Input records:

╔══

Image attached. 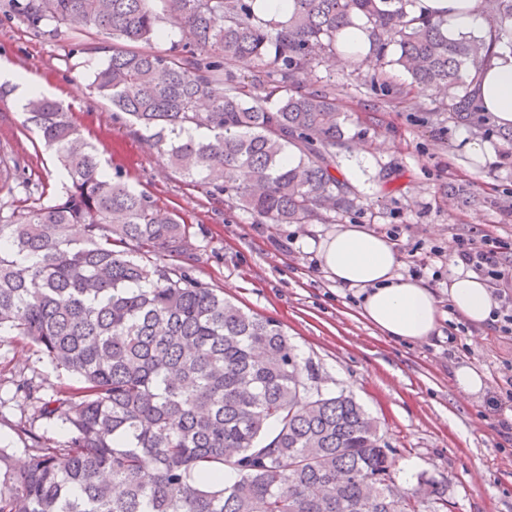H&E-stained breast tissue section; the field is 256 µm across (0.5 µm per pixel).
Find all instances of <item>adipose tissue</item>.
<instances>
[{"instance_id":"1","label":"adipose tissue","mask_w":512,"mask_h":512,"mask_svg":"<svg viewBox=\"0 0 512 512\" xmlns=\"http://www.w3.org/2000/svg\"><path fill=\"white\" fill-rule=\"evenodd\" d=\"M412 15L443 19L449 38L482 37L490 28L485 0H412ZM473 96L482 113L501 128L512 127V47L498 44L475 76ZM318 253L337 285L360 296L361 316L389 339L419 342L438 331L434 291L422 280L398 274L392 242L356 224L337 228ZM448 301L465 322L482 329L494 306L486 283L470 271L455 270Z\"/></svg>"}]
</instances>
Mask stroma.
<instances>
[{
	"mask_svg": "<svg viewBox=\"0 0 512 512\" xmlns=\"http://www.w3.org/2000/svg\"><path fill=\"white\" fill-rule=\"evenodd\" d=\"M101 53H85L74 40L34 34L19 22L0 25V64L46 85L122 179L163 207L176 211L196 233L193 274L223 288L227 299L279 321L322 390L350 391L381 425L392 449V480L405 489L418 479L435 480L441 499L420 512H512V436L496 428L487 398L503 385L512 342L492 331H466L463 351L449 355L445 336L424 342L387 339L359 314L350 290L338 287L320 264L318 244L337 226L361 224L384 235L405 224L399 274H407L415 242L447 246L453 234L490 230L512 251V150L495 124L478 129L449 111L451 95L418 93L410 76L388 68L389 86L372 88L371 66L326 60L305 72L310 90L332 91L348 117L347 142L336 150V175L358 196L356 211L328 224H259L249 212L208 187L190 182L166 155L134 135L122 114L90 89ZM493 145L494 163L483 165L464 152L460 137ZM0 151L18 164L16 180L62 191L64 177L37 131L23 126L15 94L0 97ZM485 375L484 395L460 396L455 364ZM31 379L41 394L72 385L27 341L0 337V447L20 452V427L54 441L66 432L36 418L18 378Z\"/></svg>",
	"mask_w": 512,
	"mask_h": 512,
	"instance_id": "obj_1",
	"label": "stroma"
}]
</instances>
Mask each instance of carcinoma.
<instances>
[{
	"label": "carcinoma",
	"instance_id": "carcinoma-1",
	"mask_svg": "<svg viewBox=\"0 0 512 512\" xmlns=\"http://www.w3.org/2000/svg\"><path fill=\"white\" fill-rule=\"evenodd\" d=\"M411 0H293L286 22L256 0H5L4 15L50 37L103 32L108 57L92 91L165 151L194 183L225 193L260 224H323L355 206L334 174L345 114L300 75L365 23L386 67L421 92L457 87L449 109L485 125L467 78L512 35V0H492L490 42L450 41L444 22L411 18ZM169 28L190 48H161ZM393 58H387L391 47ZM229 63L265 76L262 91ZM66 177L12 202L0 154V336L28 340L76 384L49 397L17 388L61 423L50 443L30 430L23 457L0 448V512H418L390 488L394 459L378 422L345 393L324 392L281 325L192 274L193 226L110 172L64 106L23 104ZM295 163L288 164V150ZM235 473L224 480V468Z\"/></svg>",
	"mask_w": 512,
	"mask_h": 512
}]
</instances>
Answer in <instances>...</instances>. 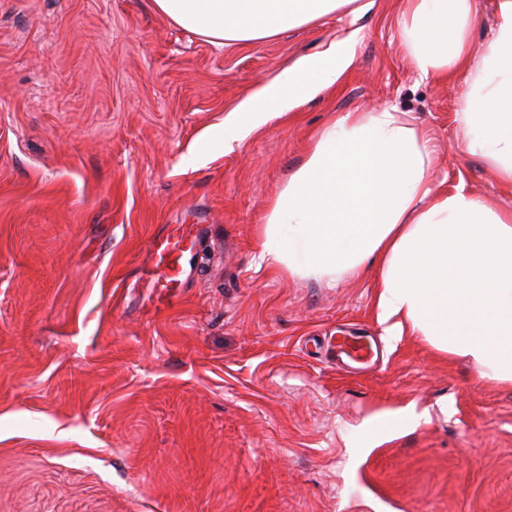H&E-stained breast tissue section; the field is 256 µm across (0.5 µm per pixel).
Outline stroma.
I'll list each match as a JSON object with an SVG mask.
<instances>
[{"label":"stroma","mask_w":512,"mask_h":512,"mask_svg":"<svg viewBox=\"0 0 512 512\" xmlns=\"http://www.w3.org/2000/svg\"><path fill=\"white\" fill-rule=\"evenodd\" d=\"M399 0L216 46L153 0H0V512H512V385L382 337L379 264L333 279L260 261L265 217L332 118L394 106L432 138L443 192L512 211L457 113L468 72L418 81ZM352 38L336 89L233 151L261 83ZM192 231L160 306L150 241ZM429 420L359 453V426ZM336 347L337 357L344 363V359H347L368 365L372 362L376 363L378 359V346L376 344L373 346L371 342L366 344L360 342L357 338L339 337ZM375 357L376 359H374Z\"/></svg>","instance_id":"35a3bbf8"}]
</instances>
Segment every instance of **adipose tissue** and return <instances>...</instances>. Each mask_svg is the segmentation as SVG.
Masks as SVG:
<instances>
[{
    "mask_svg": "<svg viewBox=\"0 0 512 512\" xmlns=\"http://www.w3.org/2000/svg\"><path fill=\"white\" fill-rule=\"evenodd\" d=\"M352 2L153 0L176 25L219 46L268 40ZM494 2L491 39L478 58L467 54L475 0H404L400 35L418 80L466 65L471 89L458 112L470 144L512 184V0ZM352 62L347 44H333L258 85L226 113L225 151L336 85ZM430 155L410 113L384 106L339 114L277 195L260 257L330 277L380 263L375 308L385 340L421 337L470 359L481 377L512 383V212L487 211L461 187L435 192Z\"/></svg>",
    "mask_w": 512,
    "mask_h": 512,
    "instance_id": "ef3b65f1",
    "label": "adipose tissue"
}]
</instances>
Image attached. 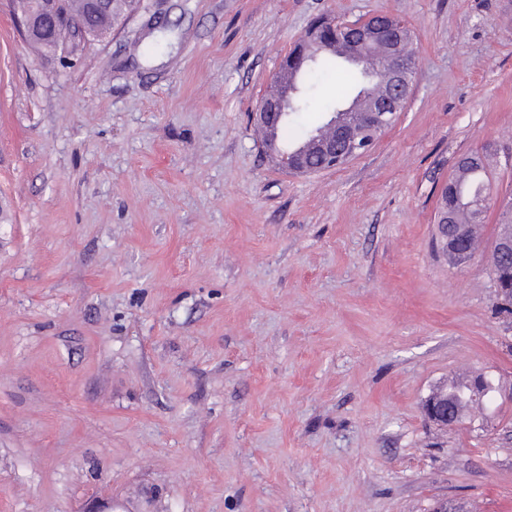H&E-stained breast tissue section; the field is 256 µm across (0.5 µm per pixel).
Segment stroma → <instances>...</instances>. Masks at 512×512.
Returning a JSON list of instances; mask_svg holds the SVG:
<instances>
[{"instance_id":"35a3bbf8","label":"stroma","mask_w":512,"mask_h":512,"mask_svg":"<svg viewBox=\"0 0 512 512\" xmlns=\"http://www.w3.org/2000/svg\"><path fill=\"white\" fill-rule=\"evenodd\" d=\"M0 0V512H512V314L434 215L512 194V0H144L60 55ZM404 19L410 97L296 175L254 134L317 17ZM345 81L317 75L297 127ZM494 386L451 430L460 360ZM489 174L484 159L481 165L475 167L471 166L463 171H458L455 168L454 173L448 179V184L445 185L441 193V203L438 214L444 203L448 202V210L452 212L455 224H458L453 227V232L461 241L466 243L471 257L478 250L475 240V229L481 227L485 219V215L483 218L477 219L473 211H475L477 215L482 216L491 195L472 201L470 207L473 211L469 207V201L484 195L490 188ZM452 185L455 187V191L450 190L447 195ZM463 215L468 218L467 222L461 221L460 217ZM448 225L453 224H448L446 219L443 220L442 224H437L436 242L440 248L447 250L448 258L454 264L462 265L470 258L468 250L464 248L460 240L448 234ZM470 380L471 379L460 382L452 381L450 384H448V389H442L433 393L429 397L430 400H428L425 404V413L428 419L431 420L432 422L448 427V415L450 412V410L448 409V399H431L435 396L442 397L445 392L448 393V398H451L450 402L453 404L452 414L456 415L458 419H460V422H462L463 419L471 418L472 411L477 409H483L484 407H486L488 404L486 401H483V404L479 405V403L461 401L460 399L455 397V394L459 393L463 387L464 389L467 388V382Z\"/></svg>"}]
</instances>
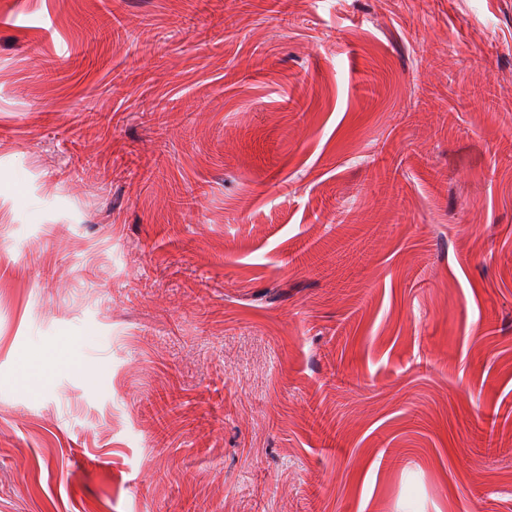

╚══

Written instruction:
Find the lines holding "JSON" and list every one.

Result of this task:
I'll list each match as a JSON object with an SVG mask.
Returning a JSON list of instances; mask_svg holds the SVG:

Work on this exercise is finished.